━━━━━ Records supplied ━━━━━

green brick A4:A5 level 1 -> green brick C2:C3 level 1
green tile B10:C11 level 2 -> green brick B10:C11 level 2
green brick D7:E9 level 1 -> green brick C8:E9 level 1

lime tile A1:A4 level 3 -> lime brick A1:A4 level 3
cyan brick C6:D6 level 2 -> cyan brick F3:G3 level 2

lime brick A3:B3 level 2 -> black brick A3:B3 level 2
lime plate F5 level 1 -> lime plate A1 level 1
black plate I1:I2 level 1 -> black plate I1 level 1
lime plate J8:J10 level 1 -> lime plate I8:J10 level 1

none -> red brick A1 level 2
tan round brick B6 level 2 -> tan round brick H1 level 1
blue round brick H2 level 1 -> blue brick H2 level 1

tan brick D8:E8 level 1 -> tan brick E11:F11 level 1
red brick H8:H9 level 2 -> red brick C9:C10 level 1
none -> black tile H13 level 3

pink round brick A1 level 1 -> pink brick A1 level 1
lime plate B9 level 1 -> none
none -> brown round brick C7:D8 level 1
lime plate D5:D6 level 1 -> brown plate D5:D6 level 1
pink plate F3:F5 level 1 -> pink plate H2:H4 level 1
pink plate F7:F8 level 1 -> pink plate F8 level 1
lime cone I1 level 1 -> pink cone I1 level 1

━━━━━

[Work instruction] Among the records above, find each line holding "none" and list it.

[The answer]
none -> red brick A1 level 2
none -> black tile H13 level 3
lime plate B9 level 1 -> none
none -> brown round brick C7:D8 level 1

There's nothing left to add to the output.